═════ Data section

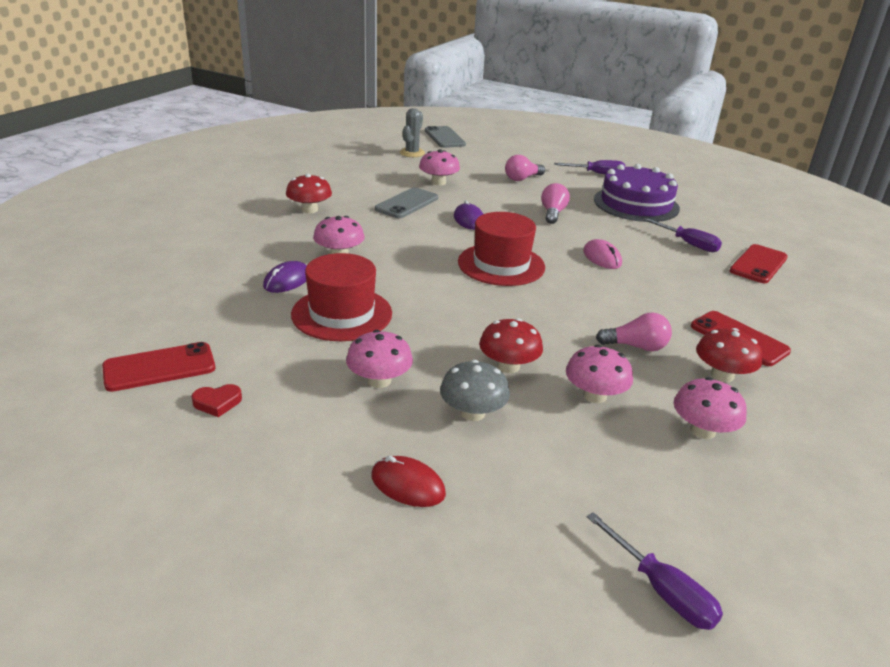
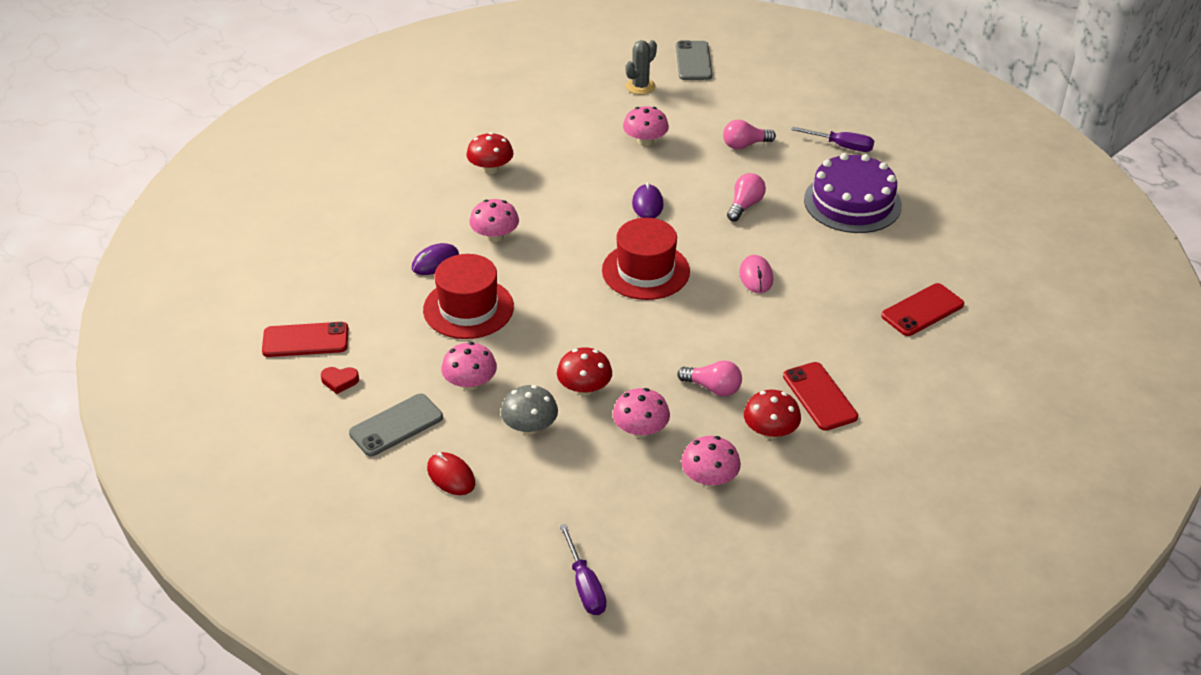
camera: 20 degrees right, 10 degrees up
(407, 204) = (594, 171): grey phone -> grey phone (396, 425)
(688, 244) = (866, 270): purple screwdriver -> none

══════════

Leaving the pictures out, print every line of the listing exactly.

camera: 20 degrees right, 10 degrees up
(407, 204) = (594, 171): grey phone -> grey phone (396, 425)
(688, 244) = (866, 270): purple screwdriver -> none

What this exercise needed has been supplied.